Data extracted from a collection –

####################

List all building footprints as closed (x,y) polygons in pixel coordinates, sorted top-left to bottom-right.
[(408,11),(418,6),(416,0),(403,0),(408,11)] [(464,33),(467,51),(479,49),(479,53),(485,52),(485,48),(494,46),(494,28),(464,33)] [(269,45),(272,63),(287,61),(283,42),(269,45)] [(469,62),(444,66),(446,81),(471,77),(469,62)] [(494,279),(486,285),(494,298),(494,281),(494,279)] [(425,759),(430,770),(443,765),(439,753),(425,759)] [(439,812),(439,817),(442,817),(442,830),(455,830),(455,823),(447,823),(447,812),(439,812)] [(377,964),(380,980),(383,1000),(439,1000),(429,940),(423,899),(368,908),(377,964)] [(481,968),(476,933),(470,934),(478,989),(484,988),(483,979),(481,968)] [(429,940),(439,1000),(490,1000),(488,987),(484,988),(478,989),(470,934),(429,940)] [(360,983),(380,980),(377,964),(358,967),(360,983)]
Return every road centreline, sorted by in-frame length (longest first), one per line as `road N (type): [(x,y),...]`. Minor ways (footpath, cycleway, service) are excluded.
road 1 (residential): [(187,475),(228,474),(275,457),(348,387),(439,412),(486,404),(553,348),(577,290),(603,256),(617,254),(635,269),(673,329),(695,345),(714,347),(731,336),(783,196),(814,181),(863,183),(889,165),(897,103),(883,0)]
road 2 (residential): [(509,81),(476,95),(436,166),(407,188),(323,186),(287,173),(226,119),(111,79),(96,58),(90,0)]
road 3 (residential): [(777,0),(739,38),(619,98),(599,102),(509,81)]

####################

ASSIGNMENT –
From the first line to the last, output the records word for word.

TASK SOLUTION –
List all building footprints as closed (x,y) polygons in pixel coordinates, sorted top-left to bottom-right.
[(408,11),(418,6),(416,0),(403,0),(408,11)] [(464,33),(467,51),(479,49),(479,53),(485,52),(485,48),(494,46),(494,28),(464,33)] [(269,45),(272,63),(287,61),(283,42),(269,45)] [(469,62),(444,66),(446,81),(471,77),(469,62)] [(494,279),(486,285),(494,298),(494,281),(494,279)] [(425,759),(430,770),(443,765),(439,753),(425,759)] [(439,812),(439,817),(442,817),(442,830),(455,830),(455,823),(447,823),(447,812),(439,812)] [(377,964),(380,980),(383,1000),(439,1000),(429,940),(423,899),(368,908),(377,964)] [(481,968),(476,933),(470,934),(478,989),(484,988),(483,979),(481,968)] [(429,940),(439,1000),(490,1000),(488,987),(484,988),(478,989),(470,934),(429,940)] [(360,983),(380,980),(377,964),(358,967),(360,983)]
Return every road centreline, sorted by in-frame length (longest first), one per line as `road N (type): [(x,y),...]`. Minor ways (footpath, cycleway, service) are excluded.
road 1 (residential): [(187,475),(228,474),(275,457),(348,387),(439,412),(486,404),(553,348),(577,290),(603,256),(617,254),(635,269),(673,329),(695,345),(714,347),(731,336),(783,196),(814,181),(863,183),(889,165),(897,103),(883,0)]
road 2 (residential): [(509,81),(476,95),(436,166),(407,188),(323,186),(287,173),(226,119),(111,79),(96,58),(90,0)]
road 3 (residential): [(777,0),(739,38),(619,98),(599,102),(509,81)]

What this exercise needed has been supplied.